→ WHAT THE TASK REQUIRES
Using the records that follow, copy every line containing the word "switch".
*** Opening EXCERPTED RECORDS ***
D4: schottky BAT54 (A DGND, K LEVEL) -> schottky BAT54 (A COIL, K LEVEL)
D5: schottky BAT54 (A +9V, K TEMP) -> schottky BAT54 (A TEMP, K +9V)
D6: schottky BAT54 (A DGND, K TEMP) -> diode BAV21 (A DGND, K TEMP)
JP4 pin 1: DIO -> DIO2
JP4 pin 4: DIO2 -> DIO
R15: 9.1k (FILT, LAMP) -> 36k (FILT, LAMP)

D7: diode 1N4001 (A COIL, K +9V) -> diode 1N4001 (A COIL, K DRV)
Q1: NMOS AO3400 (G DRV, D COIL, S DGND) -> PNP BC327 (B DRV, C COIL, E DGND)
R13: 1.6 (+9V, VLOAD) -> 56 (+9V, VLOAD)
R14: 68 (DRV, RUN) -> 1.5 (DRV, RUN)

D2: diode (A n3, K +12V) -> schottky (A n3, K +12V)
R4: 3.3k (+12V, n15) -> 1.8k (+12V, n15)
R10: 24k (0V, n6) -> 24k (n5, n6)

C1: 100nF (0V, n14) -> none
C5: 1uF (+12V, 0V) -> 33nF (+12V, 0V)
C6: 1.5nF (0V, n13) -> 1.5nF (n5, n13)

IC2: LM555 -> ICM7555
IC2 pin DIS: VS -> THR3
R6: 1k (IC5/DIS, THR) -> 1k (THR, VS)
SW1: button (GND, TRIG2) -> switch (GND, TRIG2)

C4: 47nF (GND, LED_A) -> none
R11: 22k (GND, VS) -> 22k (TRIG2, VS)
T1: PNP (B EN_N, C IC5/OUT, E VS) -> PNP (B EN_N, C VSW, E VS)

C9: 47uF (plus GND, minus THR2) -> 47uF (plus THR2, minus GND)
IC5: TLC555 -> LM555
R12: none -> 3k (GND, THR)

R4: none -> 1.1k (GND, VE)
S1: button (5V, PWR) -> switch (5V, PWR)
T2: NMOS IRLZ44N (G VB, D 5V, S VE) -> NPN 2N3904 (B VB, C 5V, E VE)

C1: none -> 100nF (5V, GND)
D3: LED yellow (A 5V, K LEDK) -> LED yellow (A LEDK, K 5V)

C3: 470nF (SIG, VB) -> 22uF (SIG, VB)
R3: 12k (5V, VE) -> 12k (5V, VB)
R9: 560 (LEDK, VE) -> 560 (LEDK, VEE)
*** Closing EXCERPTED RECORDS ***
→ RESULT OF THE EXERCISE
SW1: button (GND, TRIG2) -> switch (GND, TRIG2)
S1: button (5V, PWR) -> switch (5V, PWR)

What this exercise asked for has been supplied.